_Prompt_: Report all lines of the data below that hold the word "plant".

(Extracted records)

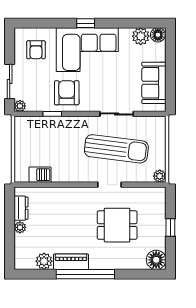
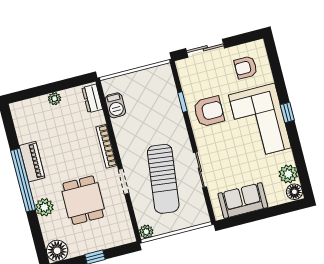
plant: (20, 106) -> (182, 66), removed
bookcase: (74, 192) -> (106, 146), added
dresser: (21, 208) -> (92, 98), moved, turned 90
plant: (44, 261) -> (44, 207), moved

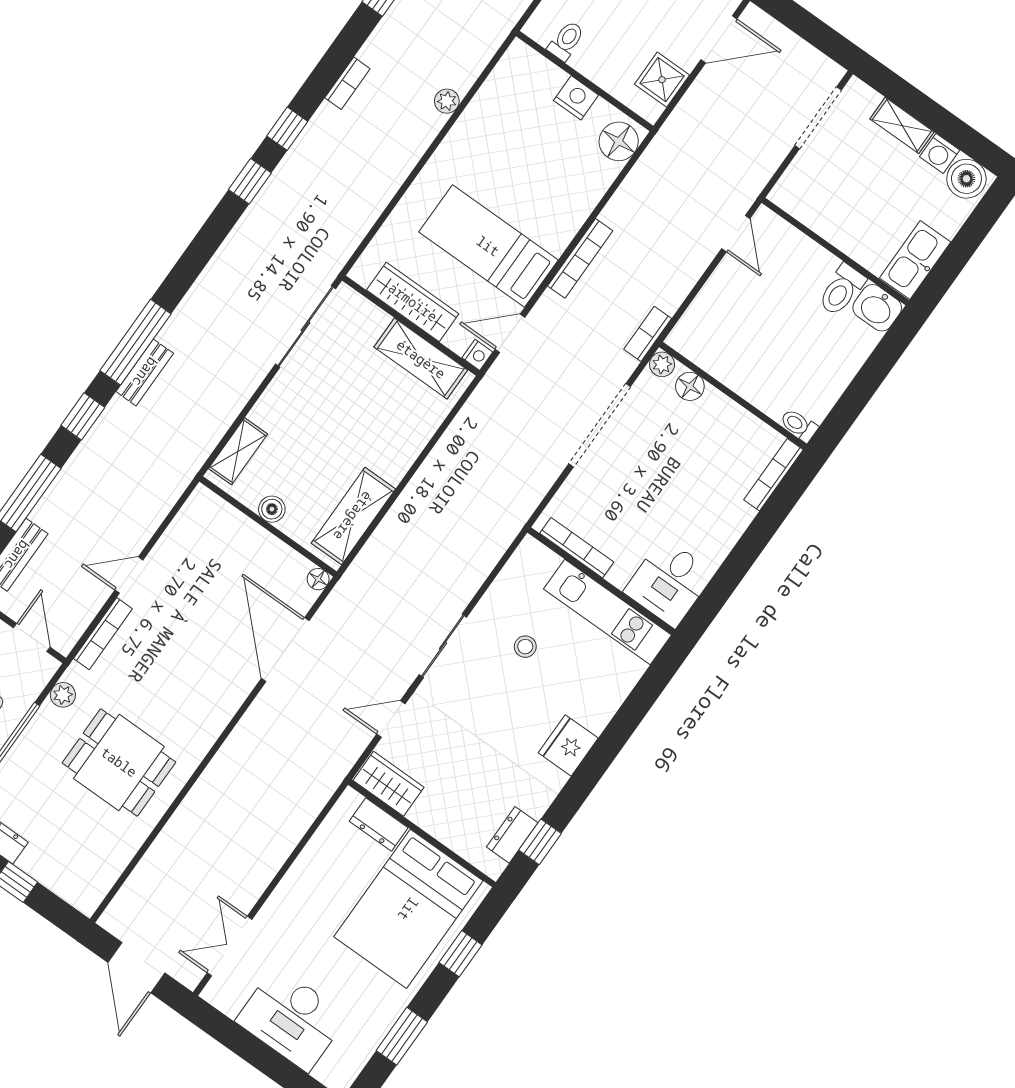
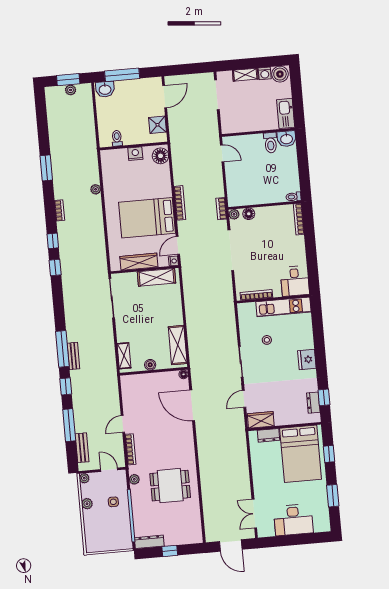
bed: (488, 246) -> (147, 218), width x1.50

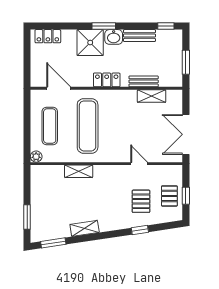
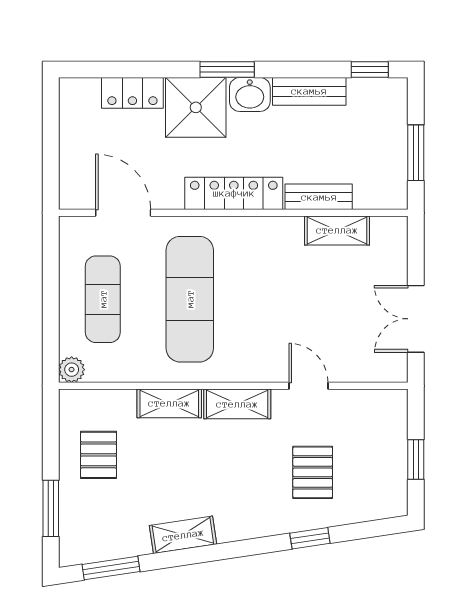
locker: (48, 36) -> (132, 93), moved
locker: (107, 80) -> (234, 193), width x1.53
double door: (186, 134) -> (416, 319), width x0.73
shelving: (108, 172) -> (237, 404), added
pallet: (169, 196) -> (98, 455), moved

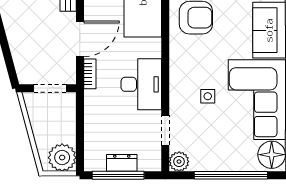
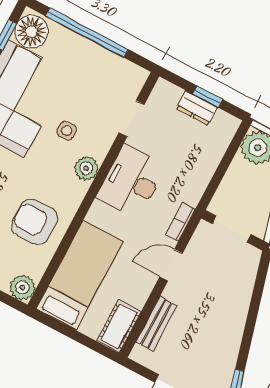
door: (80, 39) -> (171, 265), width x0.73
plant: (179, 162) -> (86, 168), moved
window: (118, 175) -> (208, 97), width x0.46

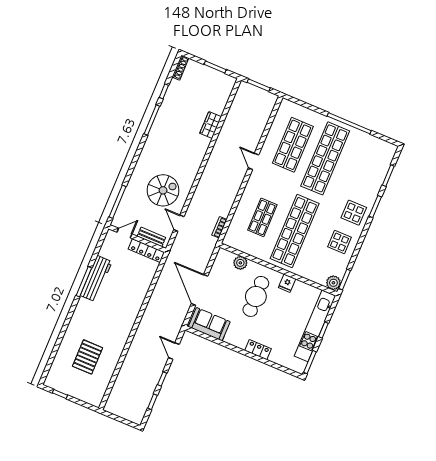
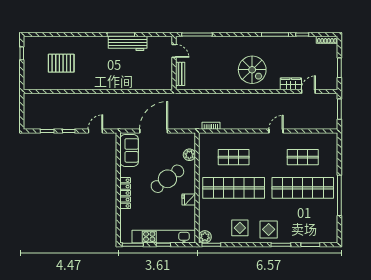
shop shelf: (293, 145) -> (303, 157), width x0.70, depth x0.74
spiral stairs: (163, 190) -> (252, 70), moved
door: (179, 223) -> (308, 92), moved
locker: (146, 251) -> (167, 75), removed
cafe table: (256, 296) -> (167, 179), turned -37
locker: (258, 350) -> (125, 193), width x1.53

(End Extracted records)

_Exercise response_:
plant: (20, 106) -> (182, 66), removed
plant: (44, 261) -> (44, 207), moved
plant: (179, 162) -> (86, 168), moved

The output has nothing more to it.